THE TASK ▸ Your response should be a copy of each line in the listing below that includes the word "patabix".
BEGIN INFORMATION PROVIDED
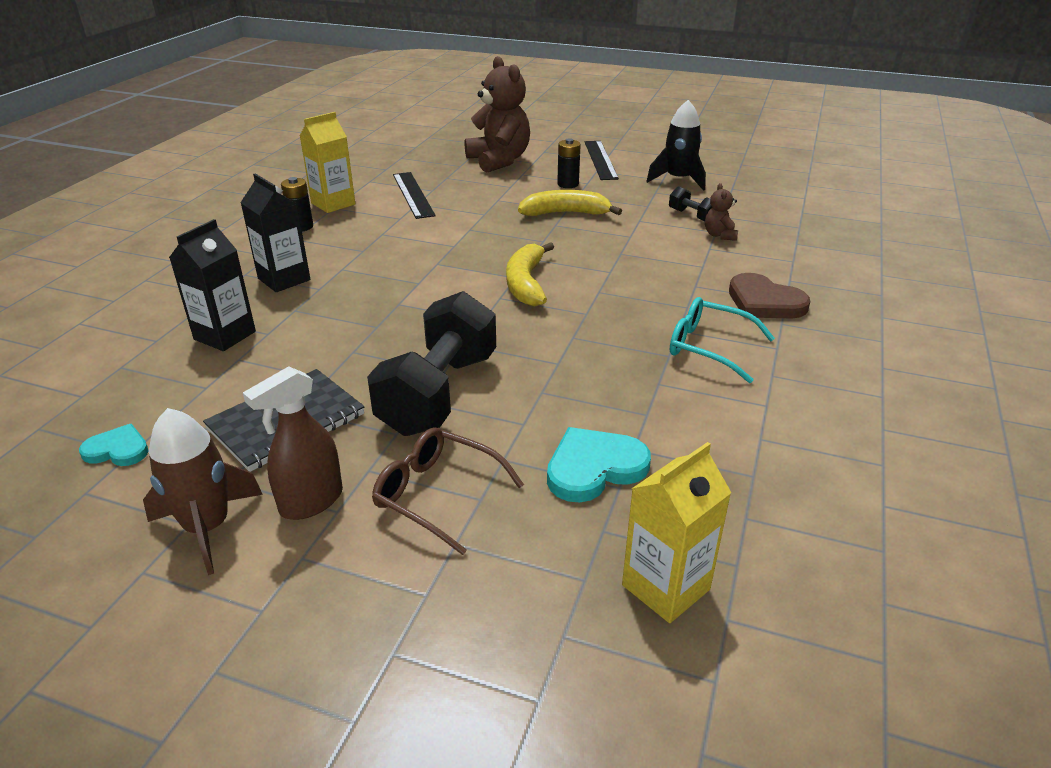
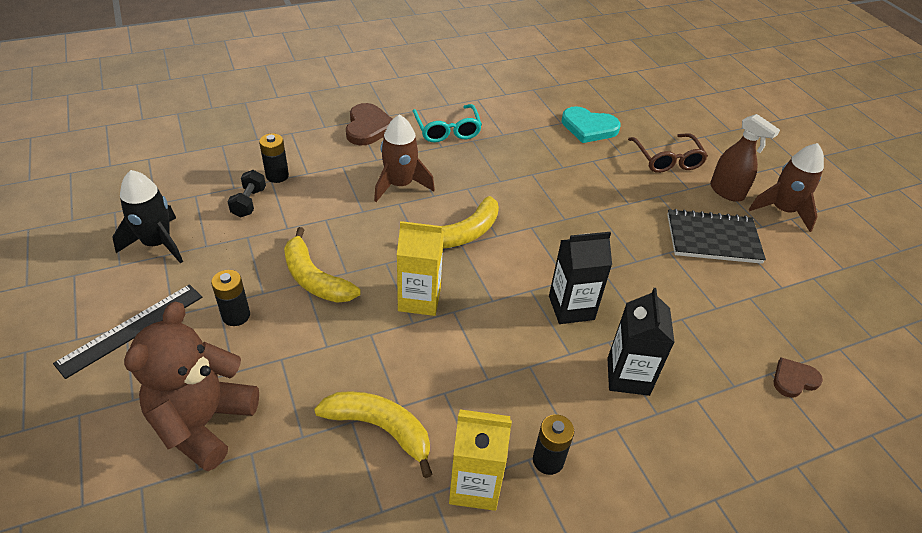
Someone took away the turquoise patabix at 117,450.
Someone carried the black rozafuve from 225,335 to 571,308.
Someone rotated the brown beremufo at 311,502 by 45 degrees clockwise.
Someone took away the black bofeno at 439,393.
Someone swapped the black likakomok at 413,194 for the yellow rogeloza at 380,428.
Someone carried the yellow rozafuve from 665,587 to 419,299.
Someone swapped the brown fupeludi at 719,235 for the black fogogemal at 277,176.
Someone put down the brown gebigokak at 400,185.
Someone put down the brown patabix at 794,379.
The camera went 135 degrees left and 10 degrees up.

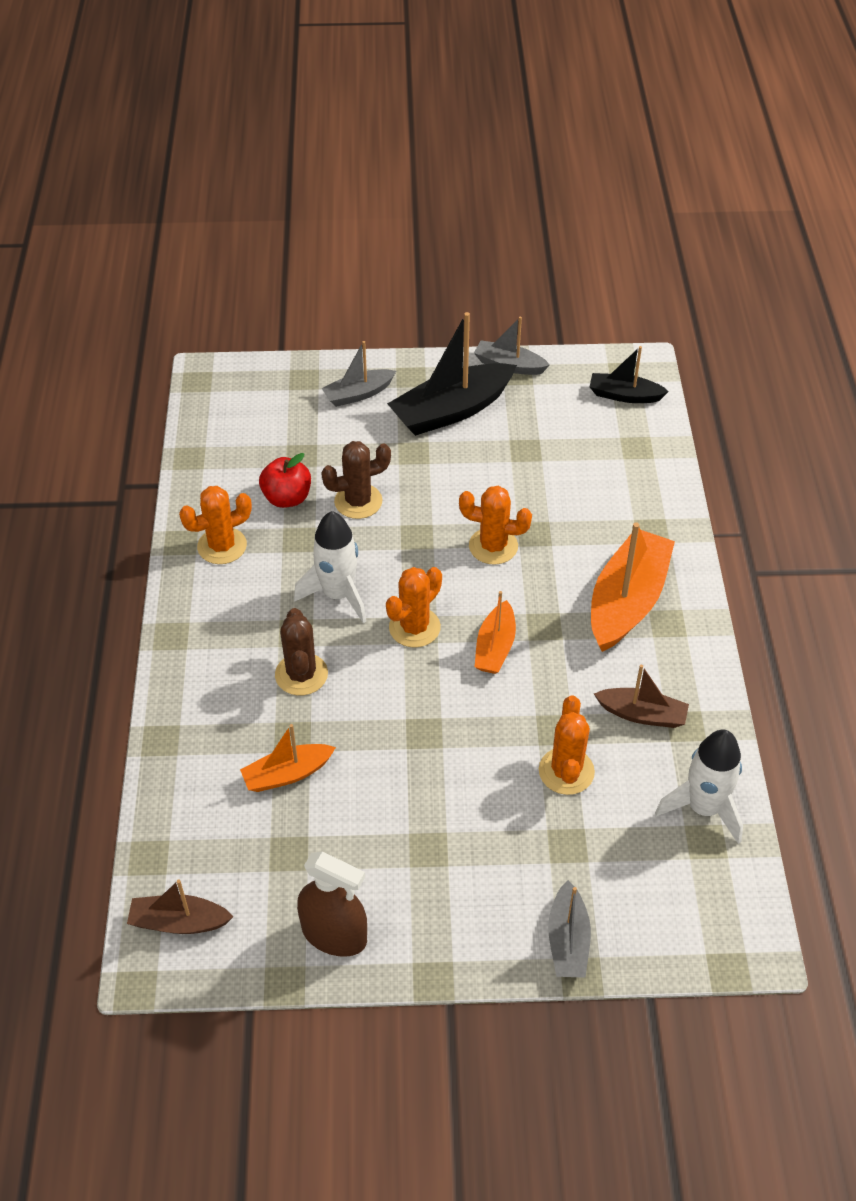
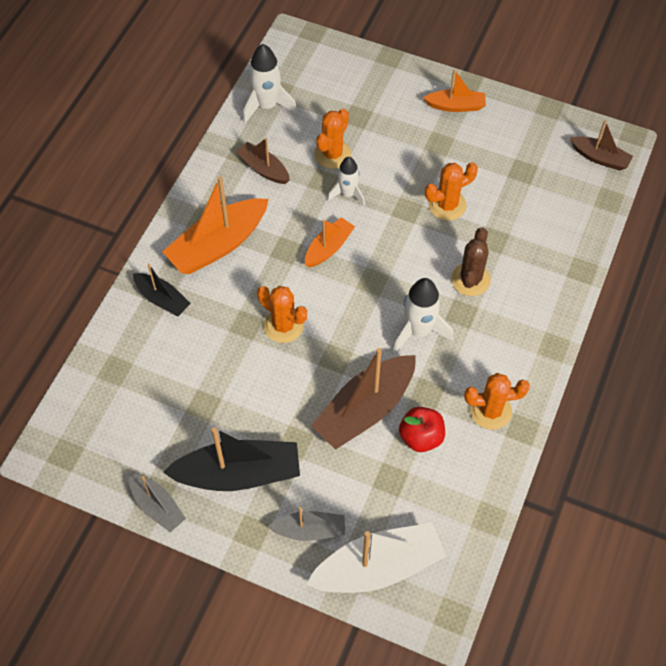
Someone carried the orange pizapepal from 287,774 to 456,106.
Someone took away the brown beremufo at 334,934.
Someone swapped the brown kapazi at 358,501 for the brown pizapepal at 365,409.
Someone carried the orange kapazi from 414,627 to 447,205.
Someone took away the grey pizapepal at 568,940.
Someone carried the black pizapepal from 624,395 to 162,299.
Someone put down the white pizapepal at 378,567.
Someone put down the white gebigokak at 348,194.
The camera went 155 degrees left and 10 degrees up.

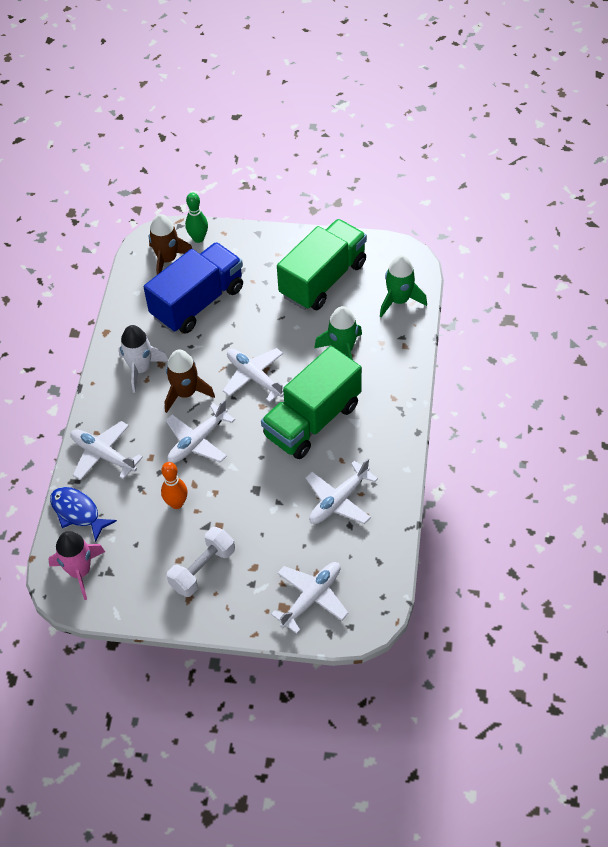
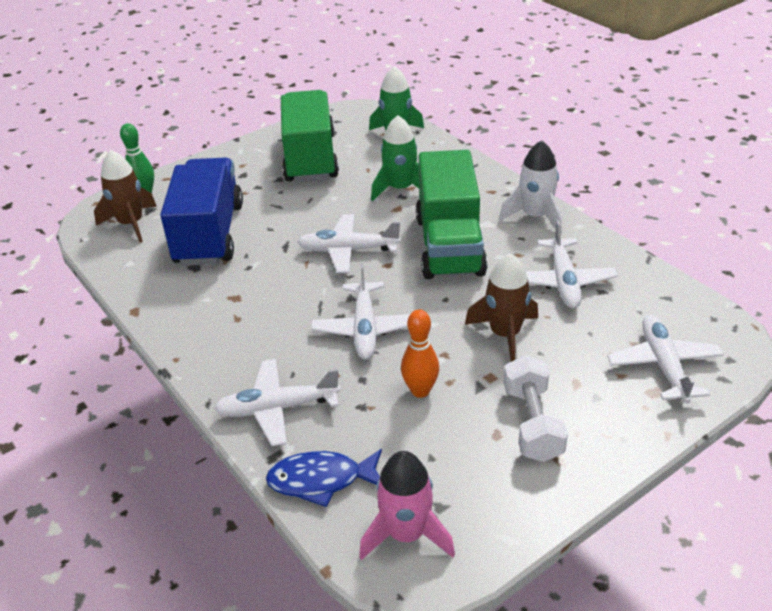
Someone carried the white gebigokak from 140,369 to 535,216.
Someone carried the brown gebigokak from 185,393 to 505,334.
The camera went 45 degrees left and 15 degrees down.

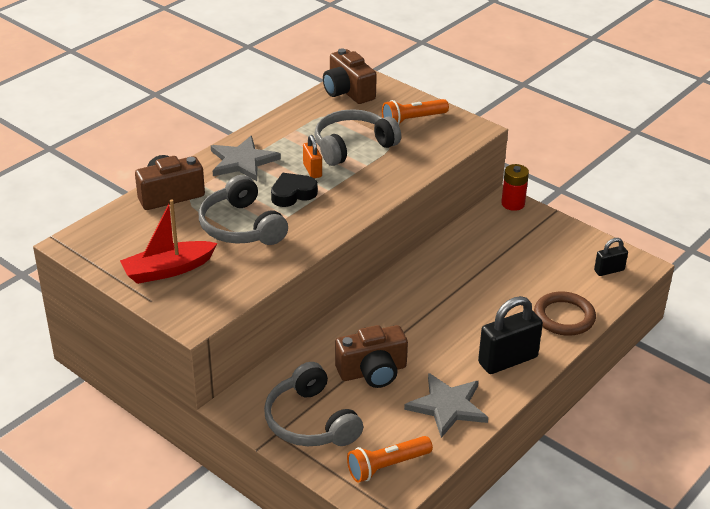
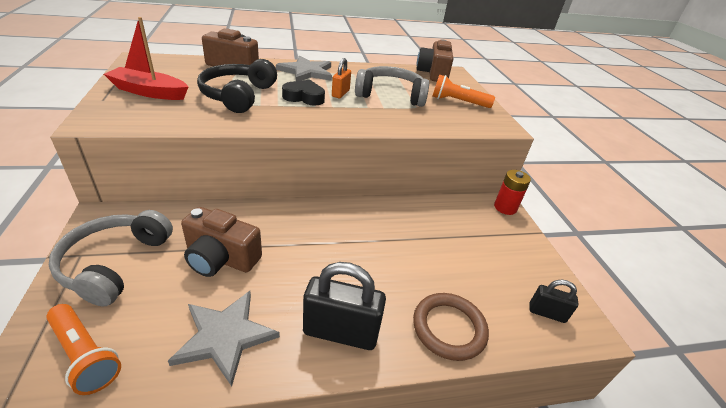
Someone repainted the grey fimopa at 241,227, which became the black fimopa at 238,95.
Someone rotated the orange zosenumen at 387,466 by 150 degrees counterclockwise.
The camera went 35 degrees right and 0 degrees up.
END INFORMATION PROVIDED
ANSWER SECTION ▸
Someone took away the turquoise patabix at 117,450.
Someone put down the brown patabix at 794,379.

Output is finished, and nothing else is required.